[Source material Boundary: Start]
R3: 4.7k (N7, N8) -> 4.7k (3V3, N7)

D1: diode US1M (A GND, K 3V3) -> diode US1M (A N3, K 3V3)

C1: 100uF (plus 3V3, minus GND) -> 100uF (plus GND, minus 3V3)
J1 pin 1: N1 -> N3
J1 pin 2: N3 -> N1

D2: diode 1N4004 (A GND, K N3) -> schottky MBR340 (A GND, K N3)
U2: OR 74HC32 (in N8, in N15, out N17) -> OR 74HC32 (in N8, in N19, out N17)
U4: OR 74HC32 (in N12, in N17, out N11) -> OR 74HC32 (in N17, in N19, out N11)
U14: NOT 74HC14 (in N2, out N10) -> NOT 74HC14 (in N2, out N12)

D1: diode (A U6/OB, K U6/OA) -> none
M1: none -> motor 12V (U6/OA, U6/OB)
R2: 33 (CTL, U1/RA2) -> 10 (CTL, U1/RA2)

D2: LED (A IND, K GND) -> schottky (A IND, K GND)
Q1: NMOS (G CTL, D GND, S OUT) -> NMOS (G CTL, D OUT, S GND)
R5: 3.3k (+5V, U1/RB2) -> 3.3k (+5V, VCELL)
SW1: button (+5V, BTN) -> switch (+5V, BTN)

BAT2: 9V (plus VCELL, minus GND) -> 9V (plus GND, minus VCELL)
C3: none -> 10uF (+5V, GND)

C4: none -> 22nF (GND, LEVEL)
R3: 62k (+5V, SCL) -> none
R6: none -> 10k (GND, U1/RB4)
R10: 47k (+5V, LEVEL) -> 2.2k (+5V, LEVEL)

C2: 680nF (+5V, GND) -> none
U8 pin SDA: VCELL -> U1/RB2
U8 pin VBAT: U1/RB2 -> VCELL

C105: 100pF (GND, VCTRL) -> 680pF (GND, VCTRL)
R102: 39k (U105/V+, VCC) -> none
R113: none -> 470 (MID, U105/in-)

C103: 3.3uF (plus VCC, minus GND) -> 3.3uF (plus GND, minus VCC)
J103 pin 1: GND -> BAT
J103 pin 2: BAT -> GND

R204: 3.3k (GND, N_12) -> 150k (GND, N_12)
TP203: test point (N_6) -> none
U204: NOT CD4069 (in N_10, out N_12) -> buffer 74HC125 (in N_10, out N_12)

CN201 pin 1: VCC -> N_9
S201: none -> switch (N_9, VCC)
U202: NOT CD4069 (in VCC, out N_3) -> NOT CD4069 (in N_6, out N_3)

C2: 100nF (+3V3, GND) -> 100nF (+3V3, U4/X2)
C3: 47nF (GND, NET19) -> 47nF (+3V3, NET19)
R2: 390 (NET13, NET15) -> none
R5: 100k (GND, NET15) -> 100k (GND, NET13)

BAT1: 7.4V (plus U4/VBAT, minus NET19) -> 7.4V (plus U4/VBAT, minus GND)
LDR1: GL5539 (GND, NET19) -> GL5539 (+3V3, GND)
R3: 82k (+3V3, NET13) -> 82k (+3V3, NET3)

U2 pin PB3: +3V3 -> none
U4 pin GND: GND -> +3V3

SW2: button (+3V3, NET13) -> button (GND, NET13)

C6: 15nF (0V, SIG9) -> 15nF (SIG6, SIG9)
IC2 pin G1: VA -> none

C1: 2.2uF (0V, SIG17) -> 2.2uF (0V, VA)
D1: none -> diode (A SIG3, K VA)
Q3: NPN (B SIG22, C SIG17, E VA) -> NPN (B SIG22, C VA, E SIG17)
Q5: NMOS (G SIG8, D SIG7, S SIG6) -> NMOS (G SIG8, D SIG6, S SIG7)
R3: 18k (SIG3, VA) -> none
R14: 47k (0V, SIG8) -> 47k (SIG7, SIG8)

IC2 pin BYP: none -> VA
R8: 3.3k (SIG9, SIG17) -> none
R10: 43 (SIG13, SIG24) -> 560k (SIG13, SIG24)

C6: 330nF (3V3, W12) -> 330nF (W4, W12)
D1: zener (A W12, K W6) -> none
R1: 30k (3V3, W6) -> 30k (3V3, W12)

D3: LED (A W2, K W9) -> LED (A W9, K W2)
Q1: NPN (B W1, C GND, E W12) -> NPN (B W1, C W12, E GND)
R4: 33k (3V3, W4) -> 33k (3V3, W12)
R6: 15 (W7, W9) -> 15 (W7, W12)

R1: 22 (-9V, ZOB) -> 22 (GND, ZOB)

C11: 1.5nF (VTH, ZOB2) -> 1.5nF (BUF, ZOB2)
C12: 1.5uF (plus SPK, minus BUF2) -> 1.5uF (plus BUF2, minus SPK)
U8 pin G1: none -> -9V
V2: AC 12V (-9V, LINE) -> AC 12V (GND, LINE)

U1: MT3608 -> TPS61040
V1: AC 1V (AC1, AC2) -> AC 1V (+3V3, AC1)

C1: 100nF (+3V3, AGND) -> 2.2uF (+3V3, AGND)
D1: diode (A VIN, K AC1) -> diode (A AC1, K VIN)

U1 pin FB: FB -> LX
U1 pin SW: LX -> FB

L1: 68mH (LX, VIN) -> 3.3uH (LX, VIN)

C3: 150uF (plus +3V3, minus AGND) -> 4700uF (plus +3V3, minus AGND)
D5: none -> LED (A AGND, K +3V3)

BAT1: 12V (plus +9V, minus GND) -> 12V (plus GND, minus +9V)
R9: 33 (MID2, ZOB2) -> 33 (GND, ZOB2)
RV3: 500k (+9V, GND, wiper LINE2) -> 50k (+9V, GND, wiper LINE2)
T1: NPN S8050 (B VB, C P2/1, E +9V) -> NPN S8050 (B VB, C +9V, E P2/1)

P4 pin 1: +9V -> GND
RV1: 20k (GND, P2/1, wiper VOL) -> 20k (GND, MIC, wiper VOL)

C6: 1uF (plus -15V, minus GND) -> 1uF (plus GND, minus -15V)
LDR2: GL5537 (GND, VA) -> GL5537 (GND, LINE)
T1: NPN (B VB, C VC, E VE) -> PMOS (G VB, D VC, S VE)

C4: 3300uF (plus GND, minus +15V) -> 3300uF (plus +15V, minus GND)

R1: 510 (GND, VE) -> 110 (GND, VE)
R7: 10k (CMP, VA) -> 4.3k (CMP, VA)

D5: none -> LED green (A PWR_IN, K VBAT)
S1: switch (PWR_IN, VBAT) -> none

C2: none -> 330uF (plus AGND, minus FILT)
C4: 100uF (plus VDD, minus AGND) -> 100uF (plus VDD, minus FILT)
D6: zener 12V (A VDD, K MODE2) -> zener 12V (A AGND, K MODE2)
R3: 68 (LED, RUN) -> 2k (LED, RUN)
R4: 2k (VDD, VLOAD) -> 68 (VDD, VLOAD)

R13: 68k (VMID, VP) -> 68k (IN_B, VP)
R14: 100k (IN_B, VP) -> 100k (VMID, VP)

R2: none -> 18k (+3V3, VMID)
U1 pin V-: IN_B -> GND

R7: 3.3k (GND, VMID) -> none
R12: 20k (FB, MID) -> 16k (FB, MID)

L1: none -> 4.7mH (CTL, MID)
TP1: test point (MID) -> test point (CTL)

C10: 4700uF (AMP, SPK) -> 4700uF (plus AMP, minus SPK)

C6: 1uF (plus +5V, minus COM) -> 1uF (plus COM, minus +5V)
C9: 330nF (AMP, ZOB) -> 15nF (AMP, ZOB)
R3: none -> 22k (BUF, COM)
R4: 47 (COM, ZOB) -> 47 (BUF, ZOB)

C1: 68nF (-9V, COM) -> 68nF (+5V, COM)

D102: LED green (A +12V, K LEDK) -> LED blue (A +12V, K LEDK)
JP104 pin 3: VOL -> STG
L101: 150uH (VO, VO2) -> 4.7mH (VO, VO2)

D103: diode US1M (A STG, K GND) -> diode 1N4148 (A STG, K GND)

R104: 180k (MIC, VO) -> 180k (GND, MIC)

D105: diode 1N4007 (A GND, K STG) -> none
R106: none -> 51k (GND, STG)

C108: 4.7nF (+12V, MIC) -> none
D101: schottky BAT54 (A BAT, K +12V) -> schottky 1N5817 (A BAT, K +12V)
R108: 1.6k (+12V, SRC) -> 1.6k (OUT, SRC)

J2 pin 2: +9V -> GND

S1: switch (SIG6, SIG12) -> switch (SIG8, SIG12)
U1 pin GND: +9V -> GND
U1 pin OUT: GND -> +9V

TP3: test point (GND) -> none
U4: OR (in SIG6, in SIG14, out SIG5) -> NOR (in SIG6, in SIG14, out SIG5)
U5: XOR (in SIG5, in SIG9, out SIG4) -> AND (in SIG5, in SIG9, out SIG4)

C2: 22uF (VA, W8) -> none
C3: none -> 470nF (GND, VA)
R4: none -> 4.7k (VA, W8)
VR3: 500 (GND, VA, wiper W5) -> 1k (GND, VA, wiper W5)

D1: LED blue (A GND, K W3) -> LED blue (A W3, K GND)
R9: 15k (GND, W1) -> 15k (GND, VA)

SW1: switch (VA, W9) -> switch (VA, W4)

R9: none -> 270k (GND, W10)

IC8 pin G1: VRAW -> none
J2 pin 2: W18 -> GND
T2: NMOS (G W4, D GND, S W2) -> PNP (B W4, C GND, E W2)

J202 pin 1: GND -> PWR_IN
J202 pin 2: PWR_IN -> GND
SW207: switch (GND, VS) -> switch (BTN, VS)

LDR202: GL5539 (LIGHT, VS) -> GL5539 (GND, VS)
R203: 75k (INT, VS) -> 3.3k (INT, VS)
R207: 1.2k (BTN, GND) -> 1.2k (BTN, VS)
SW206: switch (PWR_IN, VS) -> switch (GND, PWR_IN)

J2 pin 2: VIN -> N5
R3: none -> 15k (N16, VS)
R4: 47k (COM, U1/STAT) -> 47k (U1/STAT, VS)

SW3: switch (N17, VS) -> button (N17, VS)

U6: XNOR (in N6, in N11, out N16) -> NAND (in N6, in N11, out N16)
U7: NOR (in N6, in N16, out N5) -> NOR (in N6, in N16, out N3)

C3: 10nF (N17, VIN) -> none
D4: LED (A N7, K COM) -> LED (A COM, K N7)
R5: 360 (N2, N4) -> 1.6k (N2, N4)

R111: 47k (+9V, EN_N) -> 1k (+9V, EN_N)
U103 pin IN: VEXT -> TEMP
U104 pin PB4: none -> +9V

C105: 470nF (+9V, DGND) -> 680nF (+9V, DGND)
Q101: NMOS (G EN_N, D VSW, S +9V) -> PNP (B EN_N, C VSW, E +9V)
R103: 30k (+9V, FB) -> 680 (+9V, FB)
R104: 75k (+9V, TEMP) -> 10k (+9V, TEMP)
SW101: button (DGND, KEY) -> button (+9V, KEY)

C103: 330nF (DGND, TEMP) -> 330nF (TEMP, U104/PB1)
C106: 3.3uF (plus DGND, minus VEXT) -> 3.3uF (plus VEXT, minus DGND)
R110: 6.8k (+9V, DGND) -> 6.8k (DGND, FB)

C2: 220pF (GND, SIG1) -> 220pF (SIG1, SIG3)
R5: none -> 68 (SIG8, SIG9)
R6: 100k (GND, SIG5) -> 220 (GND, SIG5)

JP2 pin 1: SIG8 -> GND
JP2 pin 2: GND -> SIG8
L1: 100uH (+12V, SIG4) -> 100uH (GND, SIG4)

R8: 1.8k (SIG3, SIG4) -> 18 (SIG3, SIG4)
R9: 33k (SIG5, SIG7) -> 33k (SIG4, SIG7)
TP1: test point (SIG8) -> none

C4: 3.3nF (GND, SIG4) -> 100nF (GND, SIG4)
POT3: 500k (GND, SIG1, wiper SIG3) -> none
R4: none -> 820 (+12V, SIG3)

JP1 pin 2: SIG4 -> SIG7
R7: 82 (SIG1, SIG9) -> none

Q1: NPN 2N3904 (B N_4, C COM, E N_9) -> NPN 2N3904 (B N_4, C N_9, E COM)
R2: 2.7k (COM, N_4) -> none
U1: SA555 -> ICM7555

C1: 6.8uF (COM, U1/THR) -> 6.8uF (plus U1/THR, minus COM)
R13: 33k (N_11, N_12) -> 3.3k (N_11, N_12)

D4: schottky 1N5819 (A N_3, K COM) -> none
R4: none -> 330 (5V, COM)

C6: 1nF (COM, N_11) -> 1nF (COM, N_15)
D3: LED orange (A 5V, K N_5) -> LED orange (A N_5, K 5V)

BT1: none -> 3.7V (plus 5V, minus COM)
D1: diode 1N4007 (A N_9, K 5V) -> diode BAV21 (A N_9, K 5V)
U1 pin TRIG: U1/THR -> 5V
[Source material Boundary: End]
▶ _Aim of the task_
Output all lines from the beginning of the data up to the line holding "U2: OR 74HC32", that line included, exactly as written.

▶ _The completed task_
R3: 4.7k (N7, N8) -> 4.7k (3V3, N7)

D1: diode US1M (A GND, K 3V3) -> diode US1M (A N3, K 3V3)

C1: 100uF (plus 3V3, minus GND) -> 100uF (plus GND, minus 3V3)
J1 pin 1: N1 -> N3
J1 pin 2: N3 -> N1

D2: diode 1N4004 (A GND, K N3) -> schottky MBR340 (A GND, K N3)
U2: OR 74HC32 (in N8, in N15, out N17) -> OR 74HC32 (in N8, in N19, out N17)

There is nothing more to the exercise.